** Provided data follows **

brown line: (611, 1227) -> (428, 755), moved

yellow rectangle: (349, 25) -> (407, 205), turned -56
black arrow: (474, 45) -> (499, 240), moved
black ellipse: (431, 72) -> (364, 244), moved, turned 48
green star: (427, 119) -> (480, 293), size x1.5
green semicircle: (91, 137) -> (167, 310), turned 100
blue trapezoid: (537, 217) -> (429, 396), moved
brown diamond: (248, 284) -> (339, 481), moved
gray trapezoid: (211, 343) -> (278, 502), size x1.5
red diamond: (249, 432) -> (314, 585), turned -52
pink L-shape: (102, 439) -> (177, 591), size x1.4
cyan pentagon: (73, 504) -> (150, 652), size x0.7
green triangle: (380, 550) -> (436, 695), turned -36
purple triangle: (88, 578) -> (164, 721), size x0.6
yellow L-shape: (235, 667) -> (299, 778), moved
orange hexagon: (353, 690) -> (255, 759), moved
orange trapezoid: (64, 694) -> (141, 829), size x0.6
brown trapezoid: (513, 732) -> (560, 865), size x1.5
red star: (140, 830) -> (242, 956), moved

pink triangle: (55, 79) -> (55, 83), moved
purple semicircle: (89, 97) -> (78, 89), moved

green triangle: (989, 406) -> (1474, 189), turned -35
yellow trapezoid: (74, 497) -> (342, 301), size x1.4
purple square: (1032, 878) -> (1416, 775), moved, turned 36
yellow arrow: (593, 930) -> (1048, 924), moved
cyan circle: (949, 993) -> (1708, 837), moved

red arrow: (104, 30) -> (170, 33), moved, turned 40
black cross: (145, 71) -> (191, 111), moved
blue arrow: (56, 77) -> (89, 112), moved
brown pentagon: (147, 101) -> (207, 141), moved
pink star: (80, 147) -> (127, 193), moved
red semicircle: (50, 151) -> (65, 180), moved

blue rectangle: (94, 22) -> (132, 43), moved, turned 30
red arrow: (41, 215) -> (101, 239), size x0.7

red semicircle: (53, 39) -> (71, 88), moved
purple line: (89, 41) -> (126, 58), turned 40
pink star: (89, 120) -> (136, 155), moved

** End of Provided data **

What you have to do: Go through the material and set every line down again exactly.

Worked solution:
brown line: (611, 1227) -> (428, 755), moved

yellow rectangle: (349, 25) -> (407, 205), turned -56
black arrow: (474, 45) -> (499, 240), moved
black ellipse: (431, 72) -> (364, 244), moved, turned 48
green star: (427, 119) -> (480, 293), size x1.5
green semicircle: (91, 137) -> (167, 310), turned 100
blue trapezoid: (537, 217) -> (429, 396), moved
brown diamond: (248, 284) -> (339, 481), moved
gray trapezoid: (211, 343) -> (278, 502), size x1.5
red diamond: (249, 432) -> (314, 585), turned -52
pink L-shape: (102, 439) -> (177, 591), size x1.4
cyan pentagon: (73, 504) -> (150, 652), size x0.7
green triangle: (380, 550) -> (436, 695), turned -36
purple triangle: (88, 578) -> (164, 721), size x0.6
yellow L-shape: (235, 667) -> (299, 778), moved
orange hexagon: (353, 690) -> (255, 759), moved
orange trapezoid: (64, 694) -> (141, 829), size x0.6
brown trapezoid: (513, 732) -> (560, 865), size x1.5
red star: (140, 830) -> (242, 956), moved

pink triangle: (55, 79) -> (55, 83), moved
purple semicircle: (89, 97) -> (78, 89), moved

green triangle: (989, 406) -> (1474, 189), turned -35
yellow trapezoid: (74, 497) -> (342, 301), size x1.4
purple square: (1032, 878) -> (1416, 775), moved, turned 36
yellow arrow: (593, 930) -> (1048, 924), moved
cyan circle: (949, 993) -> (1708, 837), moved

red arrow: (104, 30) -> (170, 33), moved, turned 40
black cross: (145, 71) -> (191, 111), moved
blue arrow: (56, 77) -> (89, 112), moved
brown pentagon: (147, 101) -> (207, 141), moved
pink star: (80, 147) -> (127, 193), moved
red semicircle: (50, 151) -> (65, 180), moved

blue rectangle: (94, 22) -> (132, 43), moved, turned 30
red arrow: (41, 215) -> (101, 239), size x0.7

red semicircle: (53, 39) -> (71, 88), moved
purple line: (89, 41) -> (126, 58), turned 40
pink star: (89, 120) -> (136, 155), moved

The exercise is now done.